[Aim of the exercise]: Scan the listing beneath this sentence. Report each line with the word "none".

Supplied data Start Marker

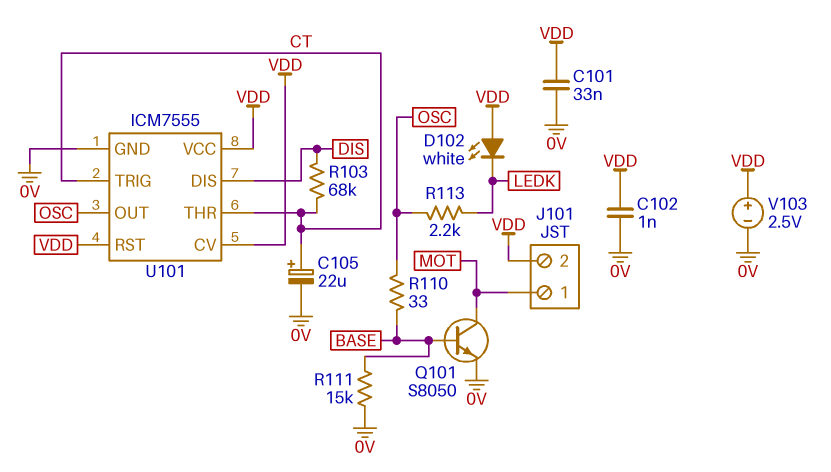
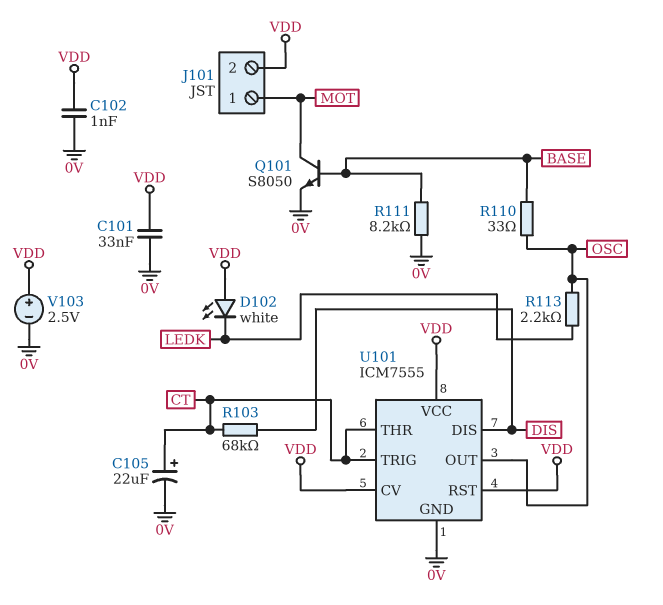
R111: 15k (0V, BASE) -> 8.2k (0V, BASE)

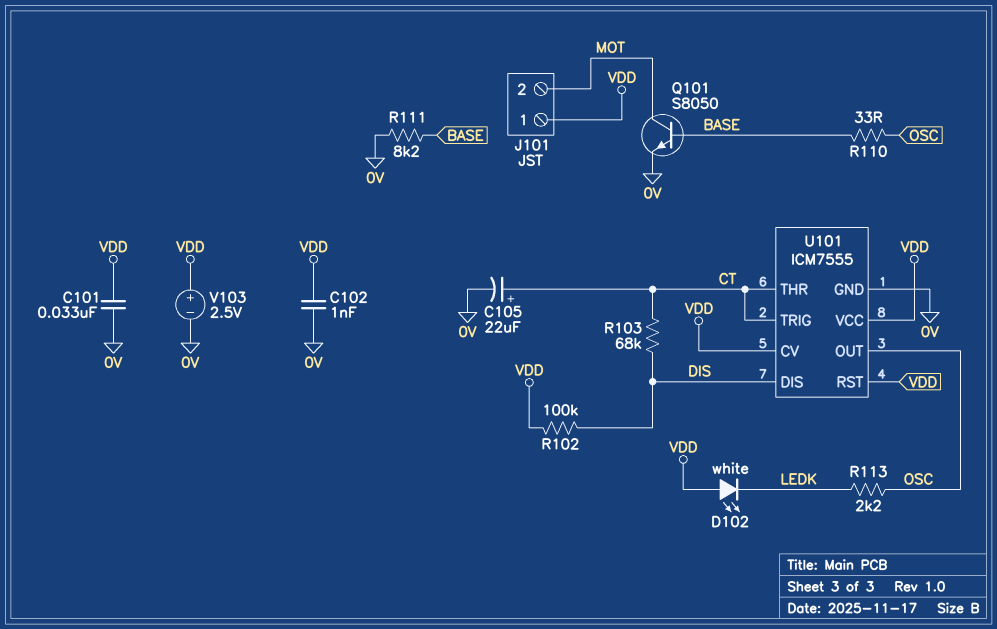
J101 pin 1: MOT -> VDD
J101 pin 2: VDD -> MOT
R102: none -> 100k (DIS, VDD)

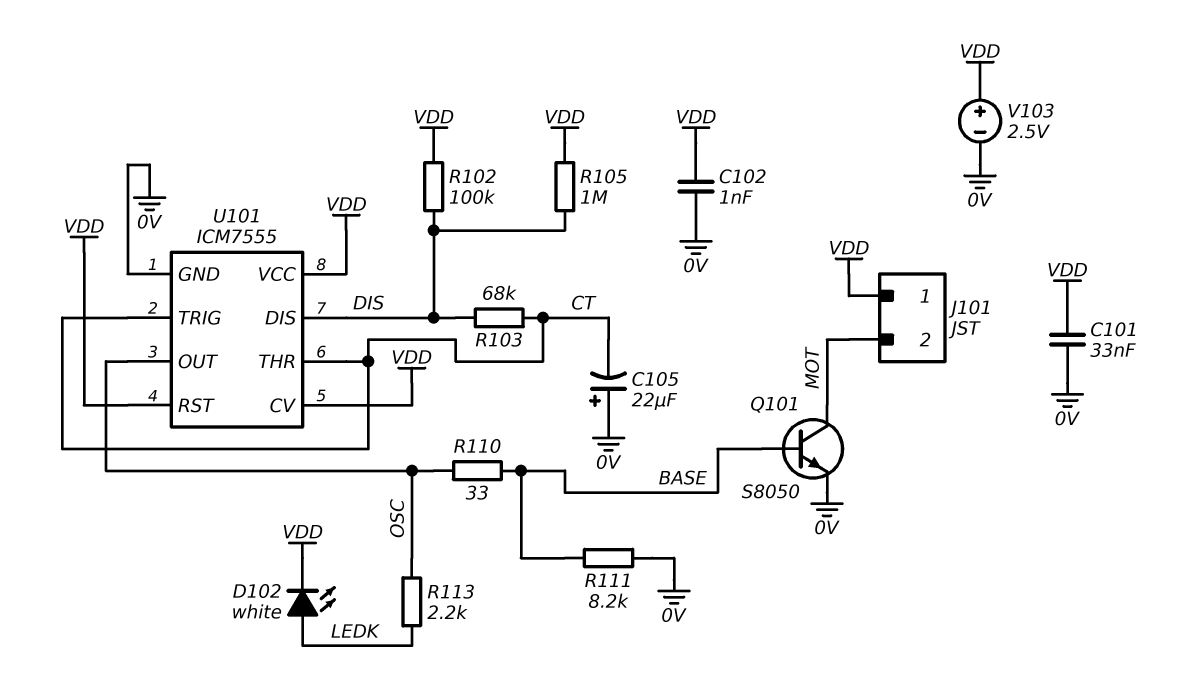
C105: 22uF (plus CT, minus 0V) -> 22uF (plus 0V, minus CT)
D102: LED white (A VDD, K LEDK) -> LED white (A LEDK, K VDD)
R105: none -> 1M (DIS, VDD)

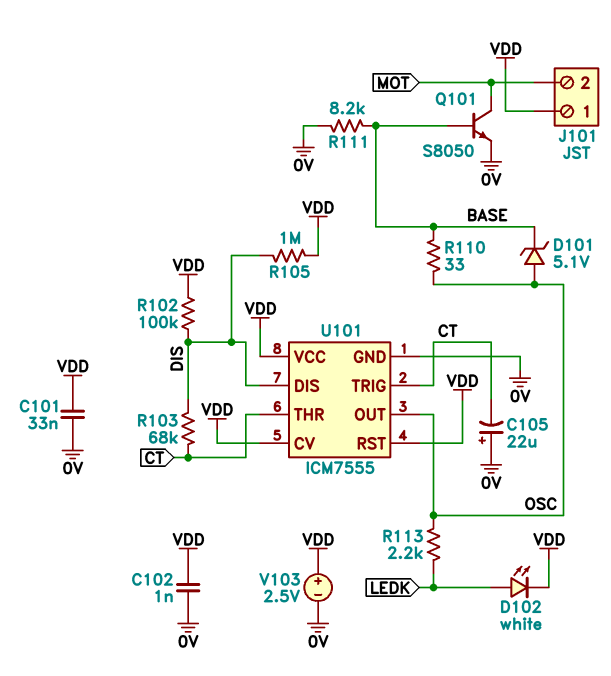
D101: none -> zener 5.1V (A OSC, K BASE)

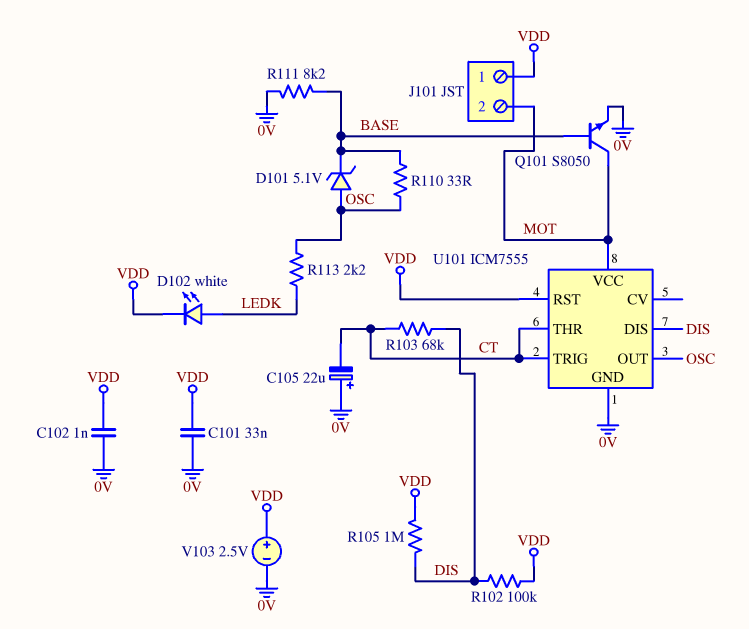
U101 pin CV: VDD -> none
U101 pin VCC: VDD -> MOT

Supplied data End Marker

[Solution to this exercise]:
R102: none -> 100k (DIS, VDD)
R105: none -> 1M (DIS, VDD)
D101: none -> zener 5.1V (A OSC, K BASE)
U101 pin CV: VDD -> none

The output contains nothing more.